*** Extracted information ***

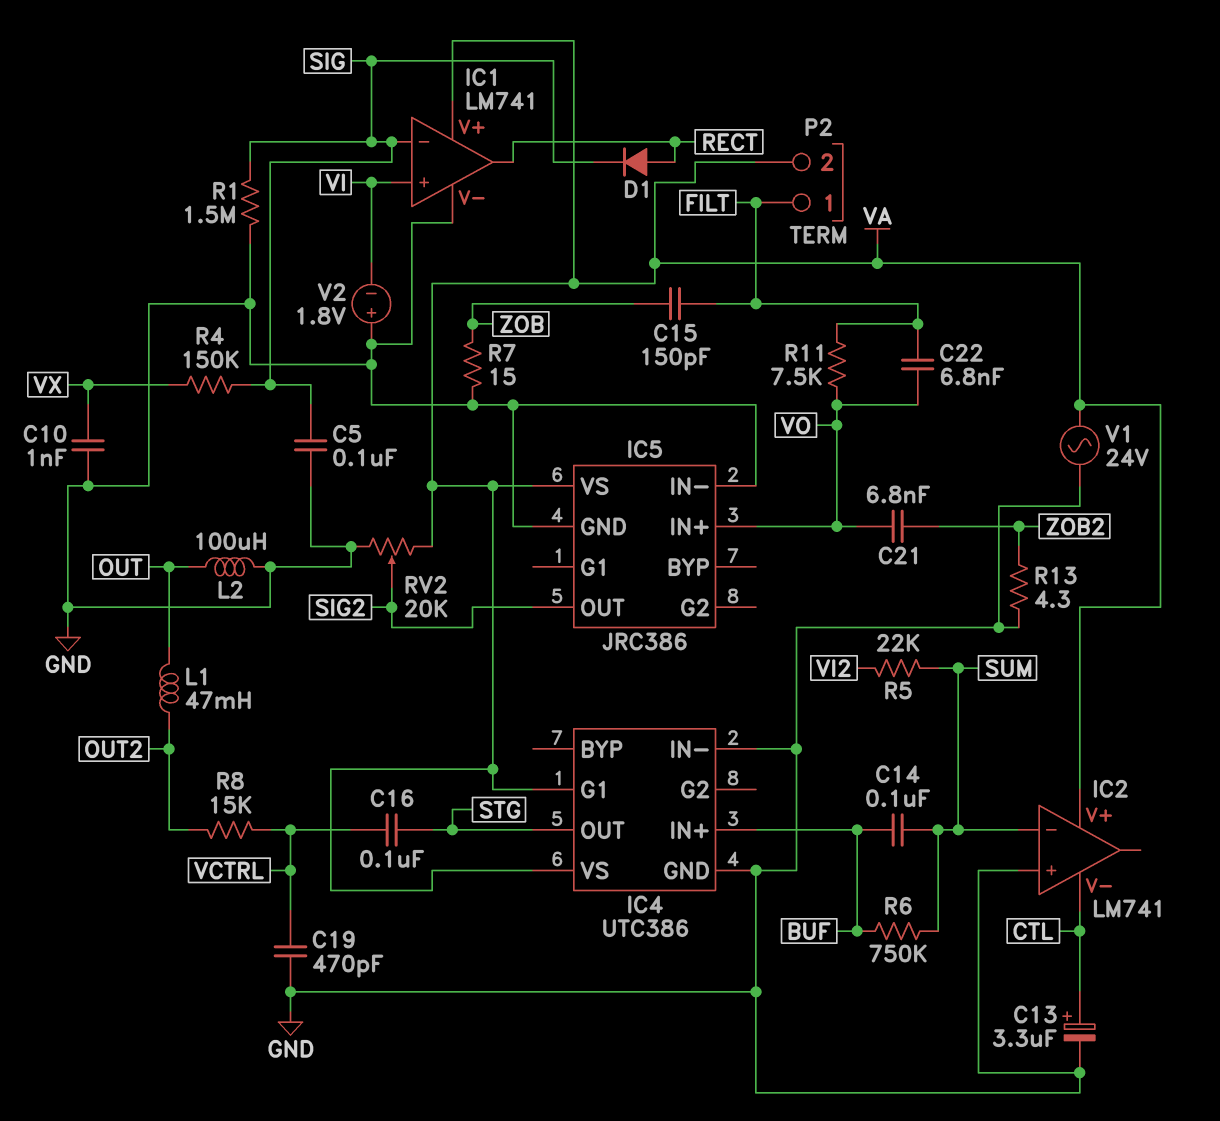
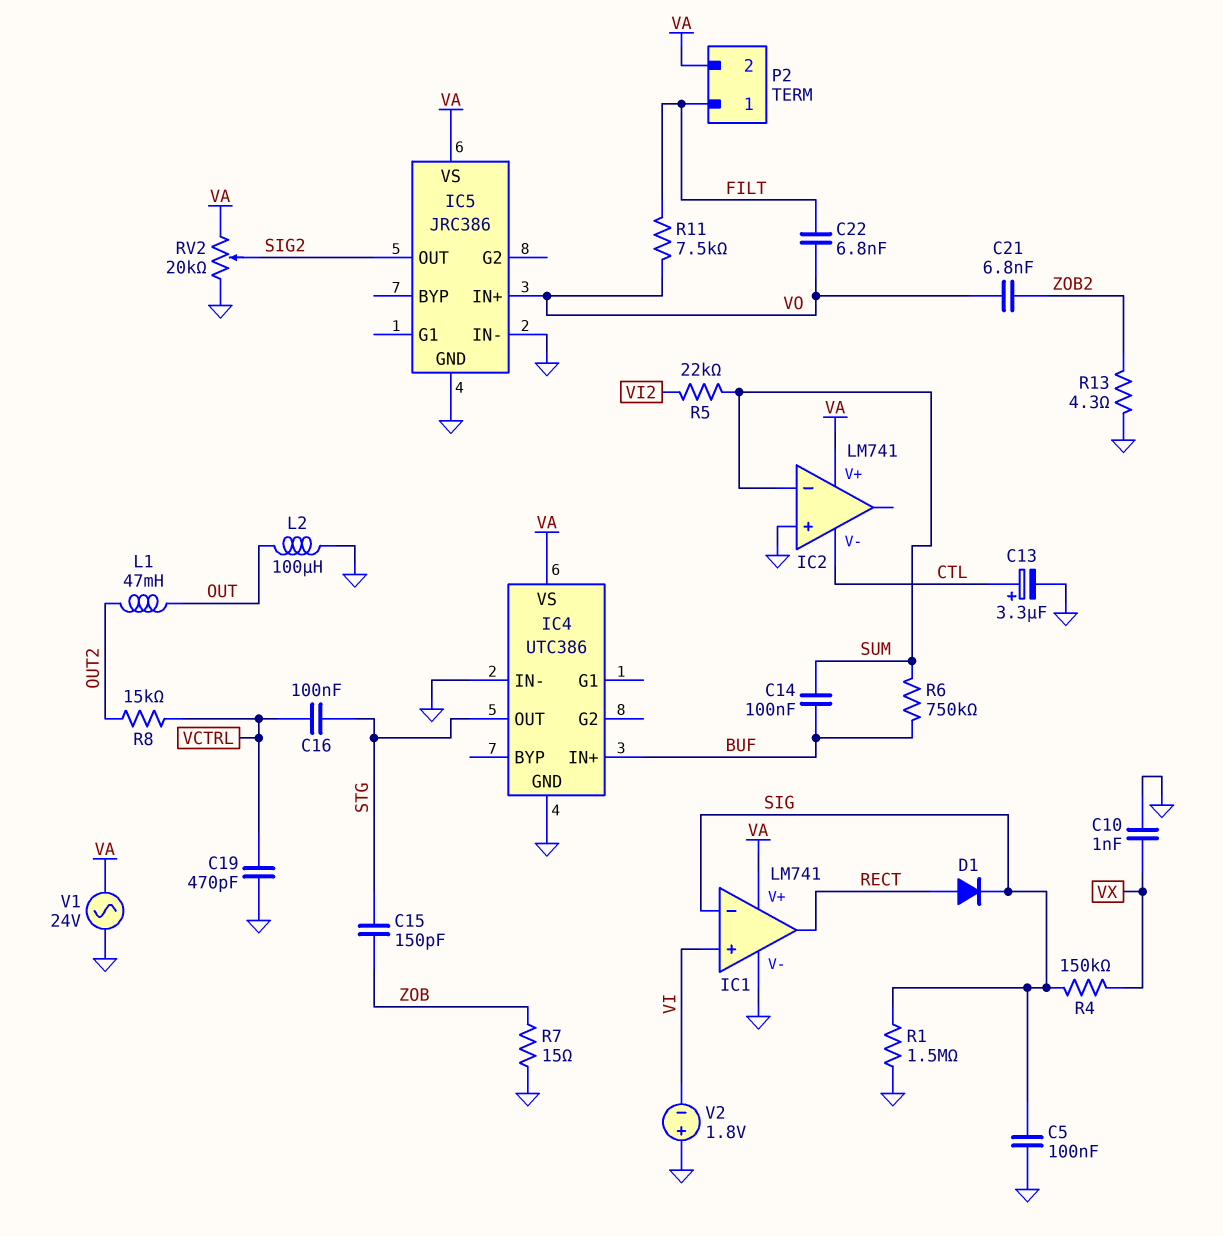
C15: 150pF (FILT, ZOB) -> 150pF (STG, ZOB)
IC4 pin G1: VA -> none

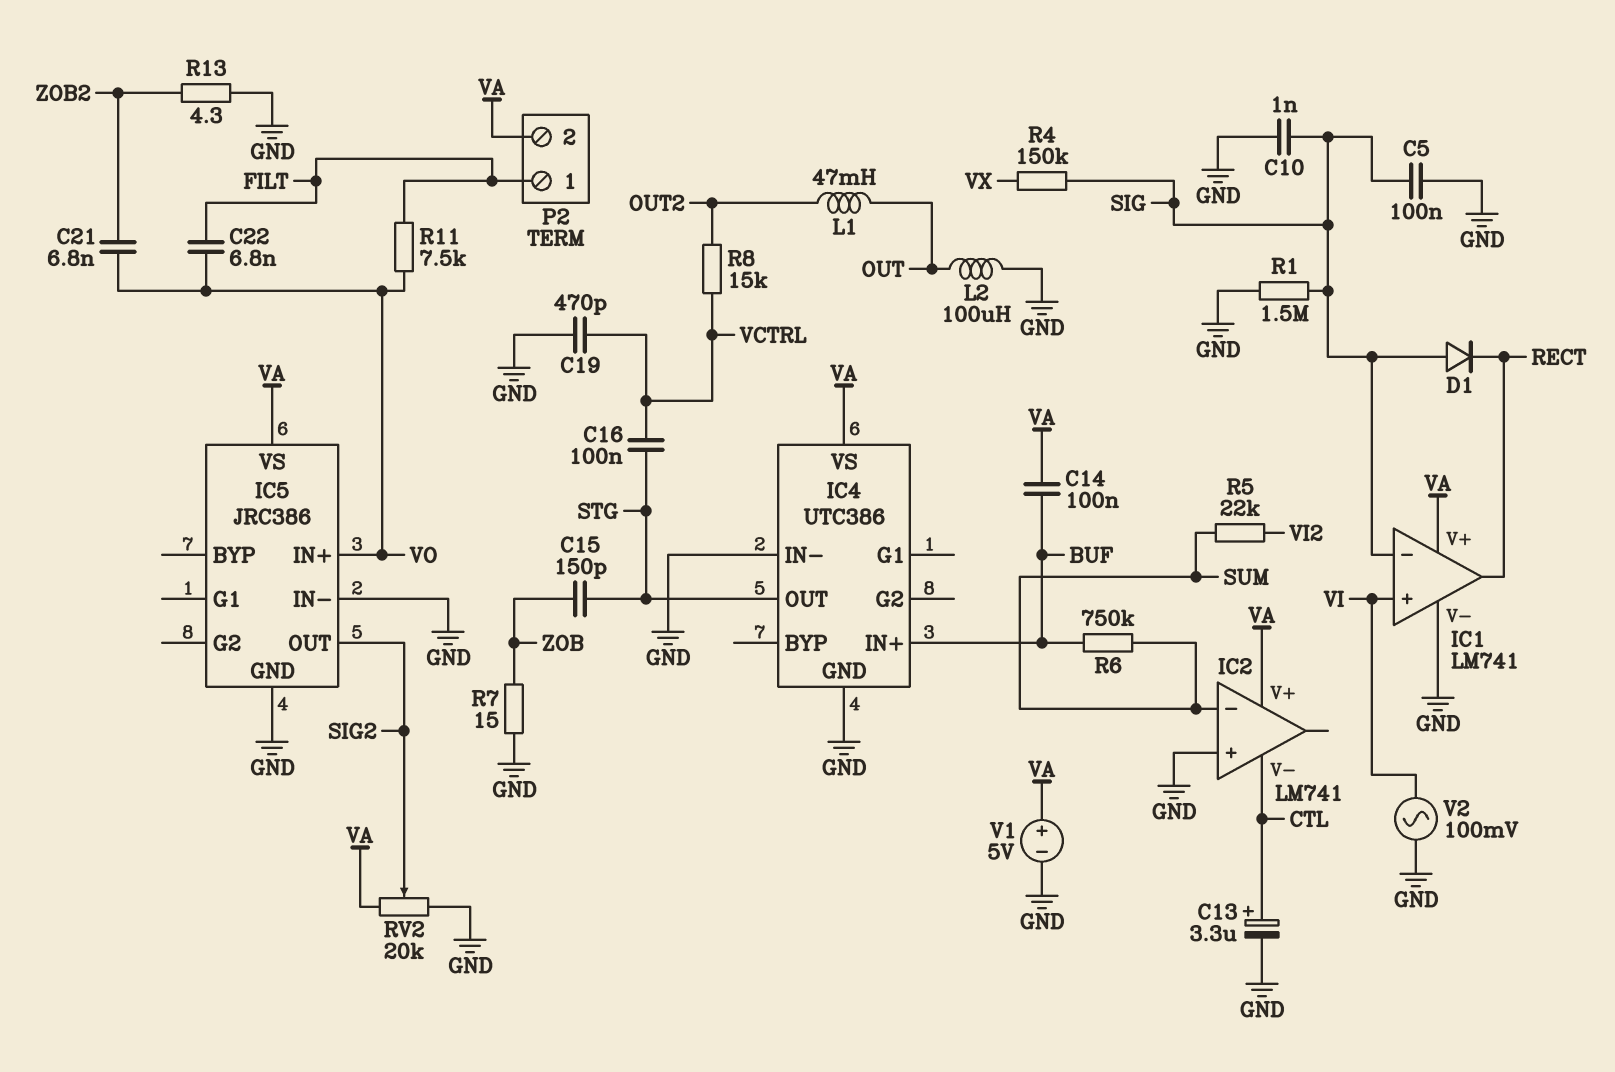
C10: 1nF (GND, VX) -> 1nF (GND, SIG)
C14: 100nF (BUF, SUM) -> 100nF (BUF, VA)
D1: diode (A RECT, K SIG) -> diode (A SIG, K RECT)
V1: AC 24V (GND, VA) -> 5V (plus VA, minus GND)
V2: 1.8V (plus GND, minus VI) -> AC 100mV (GND, VI)

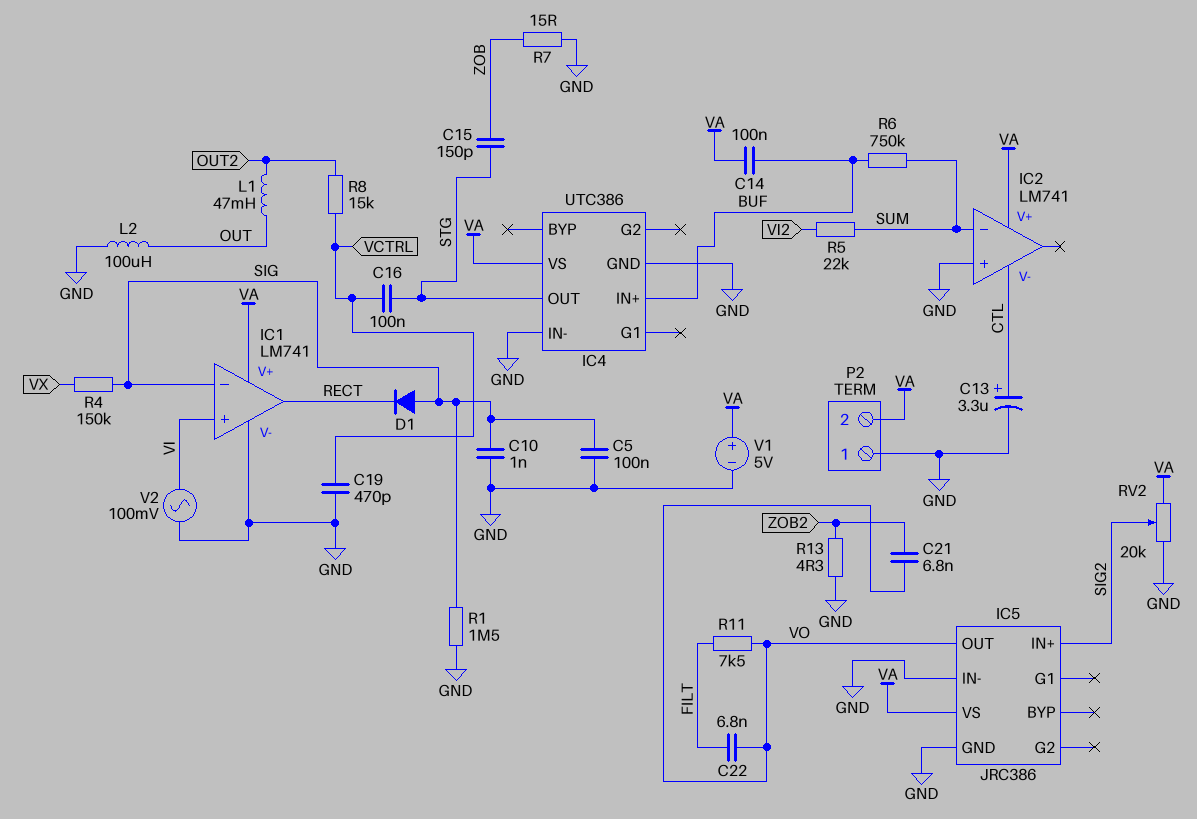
IC5 pin IN+: VO -> SIG2
IC5 pin OUT: SIG2 -> VO
P2 pin 1: FILT -> GND

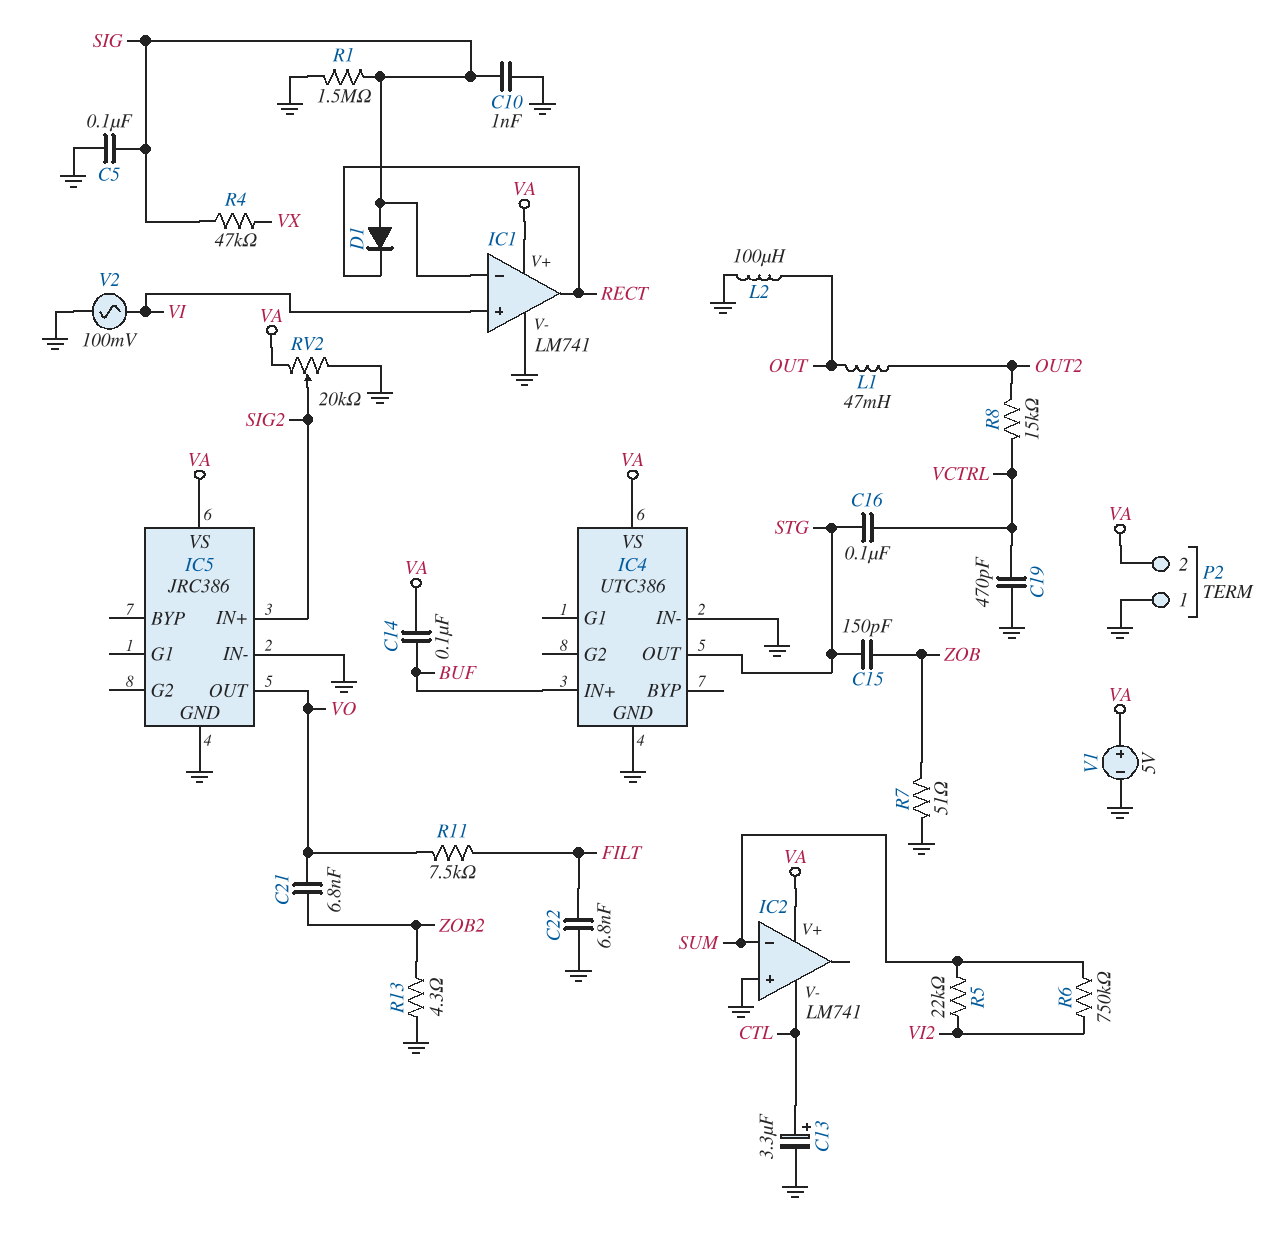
C22: 6.8nF (FILT, VO) -> 6.8nF (FILT, GND)
R4: 150k (SIG, VX) -> 47k (SIG, VX)
R6: 750k (BUF, SUM) -> 750k (SUM, VI2)
R7: 15 (GND, ZOB) -> 51 (GND, ZOB)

*** End of Extracted information ***

## Your instructions
Would you transcribe exactly, and only, the lines from the one containing "IC4 pin G1: VA -> none" through the last line of the records above, both included, leaving out the pictures?

## Worked solution
IC4 pin G1: VA -> none

C10: 1nF (GND, VX) -> 1nF (GND, SIG)
C14: 100nF (BUF, SUM) -> 100nF (BUF, VA)
D1: diode (A RECT, K SIG) -> diode (A SIG, K RECT)
V1: AC 24V (GND, VA) -> 5V (plus VA, minus GND)
V2: 1.8V (plus GND, minus VI) -> AC 100mV (GND, VI)

IC5 pin IN+: VO -> SIG2
IC5 pin OUT: SIG2 -> VO
P2 pin 1: FILT -> GND

C22: 6.8nF (FILT, VO) -> 6.8nF (FILT, GND)
R4: 150k (SIG, VX) -> 47k (SIG, VX)
R6: 750k (BUF, SUM) -> 750k (SUM, VI2)
R7: 15 (GND, ZOB) -> 51 (GND, ZOB)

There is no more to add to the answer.